START THE INPUT

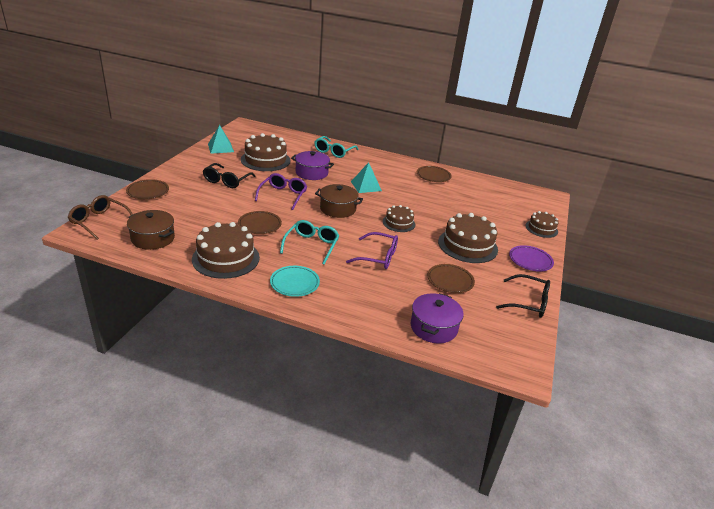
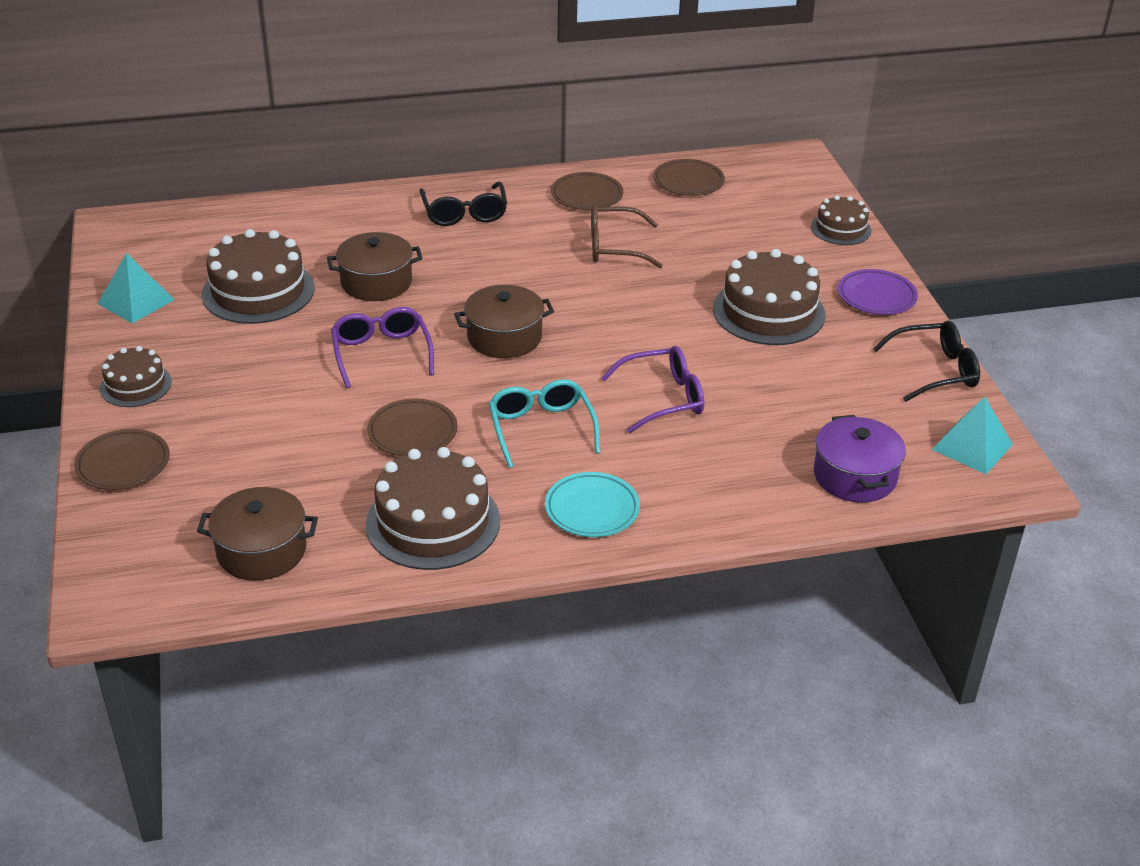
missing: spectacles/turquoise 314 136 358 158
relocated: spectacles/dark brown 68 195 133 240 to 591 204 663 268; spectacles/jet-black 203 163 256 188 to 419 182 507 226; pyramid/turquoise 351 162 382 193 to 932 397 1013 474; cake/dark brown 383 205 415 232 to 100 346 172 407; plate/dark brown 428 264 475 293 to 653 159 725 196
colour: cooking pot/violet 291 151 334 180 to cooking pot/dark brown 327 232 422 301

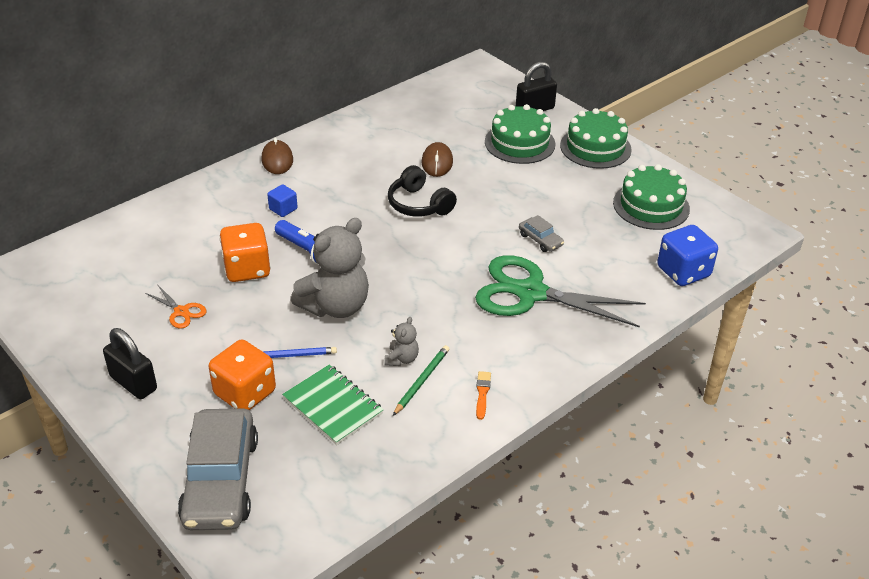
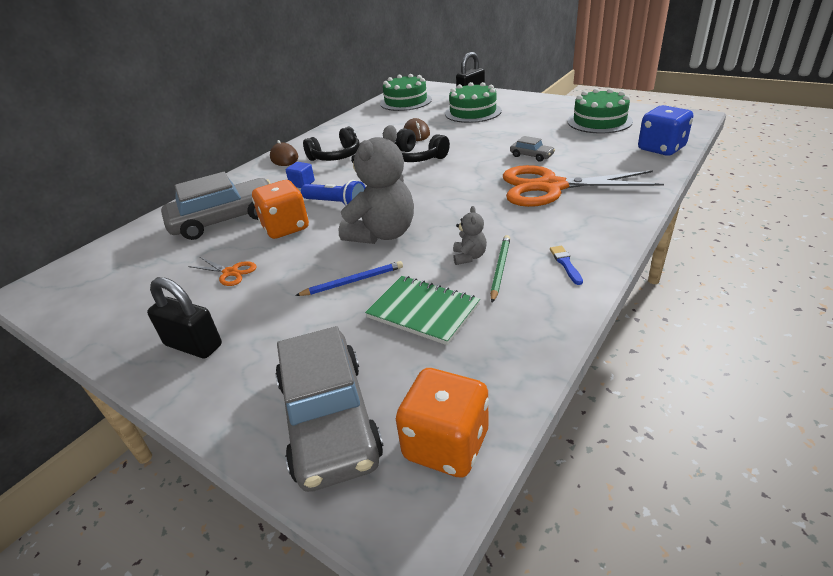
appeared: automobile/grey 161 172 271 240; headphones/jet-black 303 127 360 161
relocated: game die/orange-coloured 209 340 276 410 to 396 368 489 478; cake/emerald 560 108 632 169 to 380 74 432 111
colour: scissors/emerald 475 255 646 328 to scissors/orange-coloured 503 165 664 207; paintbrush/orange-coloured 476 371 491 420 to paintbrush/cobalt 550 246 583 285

END THE INPUT
START THE INPUT

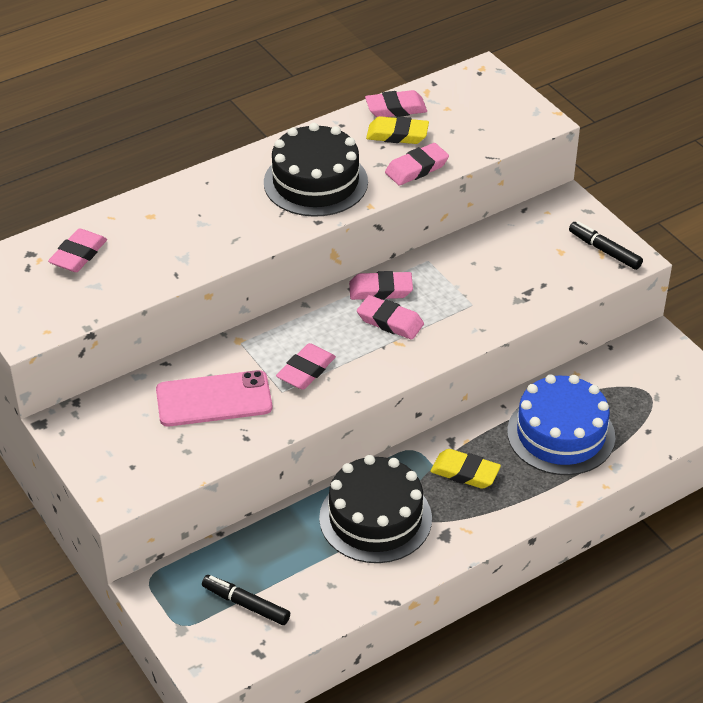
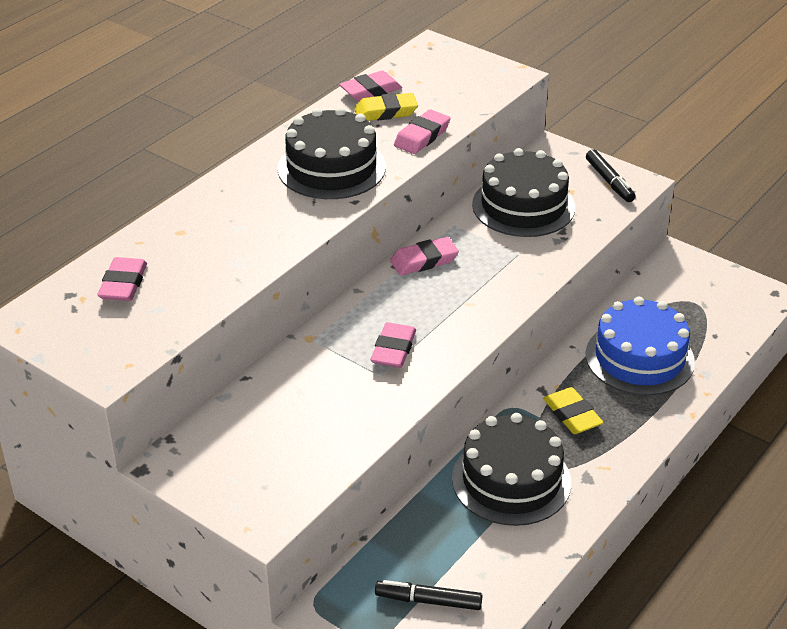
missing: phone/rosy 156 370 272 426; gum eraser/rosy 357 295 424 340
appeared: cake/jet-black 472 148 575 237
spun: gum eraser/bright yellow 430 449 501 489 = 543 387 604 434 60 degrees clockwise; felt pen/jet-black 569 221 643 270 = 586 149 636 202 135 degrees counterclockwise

END THE INPUT

- _WHAT YOU HAVE TO DO_
Scan the preceding listing for the string "relocated" and copy every line where it occurs.

- _OUTPUT FOR THIS EXERCISE_
relocated: spectacles/dark brown 68 195 133 240 to 591 204 663 268; spectacles/jet-black 203 163 256 188 to 419 182 507 226; pyramid/turquoise 351 162 382 193 to 932 397 1013 474; cake/dark brown 383 205 415 232 to 100 346 172 407; plate/dark brown 428 264 475 293 to 653 159 725 196
relocated: game die/orange-coloured 209 340 276 410 to 396 368 489 478; cake/emerald 560 108 632 169 to 380 74 432 111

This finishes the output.